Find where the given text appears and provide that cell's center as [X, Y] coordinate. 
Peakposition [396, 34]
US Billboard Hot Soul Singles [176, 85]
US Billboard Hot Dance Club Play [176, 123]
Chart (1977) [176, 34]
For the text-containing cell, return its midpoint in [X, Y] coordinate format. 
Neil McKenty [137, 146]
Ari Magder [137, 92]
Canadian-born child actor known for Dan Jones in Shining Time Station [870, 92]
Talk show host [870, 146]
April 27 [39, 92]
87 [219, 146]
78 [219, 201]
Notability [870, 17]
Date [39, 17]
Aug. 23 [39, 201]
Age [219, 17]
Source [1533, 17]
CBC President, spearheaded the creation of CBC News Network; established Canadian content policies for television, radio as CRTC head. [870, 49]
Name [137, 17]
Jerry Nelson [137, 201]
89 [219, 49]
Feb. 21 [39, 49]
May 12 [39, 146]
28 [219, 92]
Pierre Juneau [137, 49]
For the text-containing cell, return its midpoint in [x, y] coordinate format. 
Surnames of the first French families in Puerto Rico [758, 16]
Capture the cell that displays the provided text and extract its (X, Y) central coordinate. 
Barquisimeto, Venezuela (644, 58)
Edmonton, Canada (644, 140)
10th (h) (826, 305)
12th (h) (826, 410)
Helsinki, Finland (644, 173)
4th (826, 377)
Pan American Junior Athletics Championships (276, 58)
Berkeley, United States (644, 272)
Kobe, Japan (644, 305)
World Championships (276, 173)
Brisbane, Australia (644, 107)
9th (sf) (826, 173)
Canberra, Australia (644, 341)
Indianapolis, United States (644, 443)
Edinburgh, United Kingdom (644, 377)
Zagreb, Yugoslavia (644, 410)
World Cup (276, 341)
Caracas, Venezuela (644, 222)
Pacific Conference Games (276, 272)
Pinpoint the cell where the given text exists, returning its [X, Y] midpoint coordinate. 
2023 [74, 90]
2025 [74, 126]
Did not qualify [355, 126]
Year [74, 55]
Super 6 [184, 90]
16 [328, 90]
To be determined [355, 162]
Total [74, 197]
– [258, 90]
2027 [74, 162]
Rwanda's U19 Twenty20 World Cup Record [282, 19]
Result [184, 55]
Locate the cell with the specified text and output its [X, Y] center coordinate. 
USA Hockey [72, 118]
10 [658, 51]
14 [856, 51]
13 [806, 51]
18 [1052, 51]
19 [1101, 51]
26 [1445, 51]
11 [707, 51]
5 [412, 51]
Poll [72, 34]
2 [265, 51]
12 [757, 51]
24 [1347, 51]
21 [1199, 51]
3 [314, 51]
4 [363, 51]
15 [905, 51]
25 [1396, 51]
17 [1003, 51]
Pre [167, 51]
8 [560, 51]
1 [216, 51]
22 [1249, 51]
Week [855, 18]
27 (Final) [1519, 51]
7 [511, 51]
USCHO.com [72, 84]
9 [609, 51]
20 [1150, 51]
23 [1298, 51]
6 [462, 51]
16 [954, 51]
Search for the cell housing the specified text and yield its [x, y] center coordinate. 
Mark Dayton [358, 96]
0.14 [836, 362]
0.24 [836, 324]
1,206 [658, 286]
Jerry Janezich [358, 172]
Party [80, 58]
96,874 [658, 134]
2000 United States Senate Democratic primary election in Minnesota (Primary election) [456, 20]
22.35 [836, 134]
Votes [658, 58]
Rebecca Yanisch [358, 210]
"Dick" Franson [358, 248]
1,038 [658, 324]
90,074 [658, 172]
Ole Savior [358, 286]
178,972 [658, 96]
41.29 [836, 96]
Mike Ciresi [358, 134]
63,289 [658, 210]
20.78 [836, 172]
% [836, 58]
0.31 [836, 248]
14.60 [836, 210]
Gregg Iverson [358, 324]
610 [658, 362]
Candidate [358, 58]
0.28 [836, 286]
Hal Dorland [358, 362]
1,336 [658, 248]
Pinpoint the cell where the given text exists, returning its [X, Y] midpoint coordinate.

→ Your goal
From the records above, gather and copy in full every line that contains the word "Canadian".

→ Expected answer
Canadian-born child actor known for Dan Jones in Shining Time Station [870, 92]
CBC President, spearheaded the creation of CBC News Network; established Canadian content policies for television, radio as CRTC head. [870, 49]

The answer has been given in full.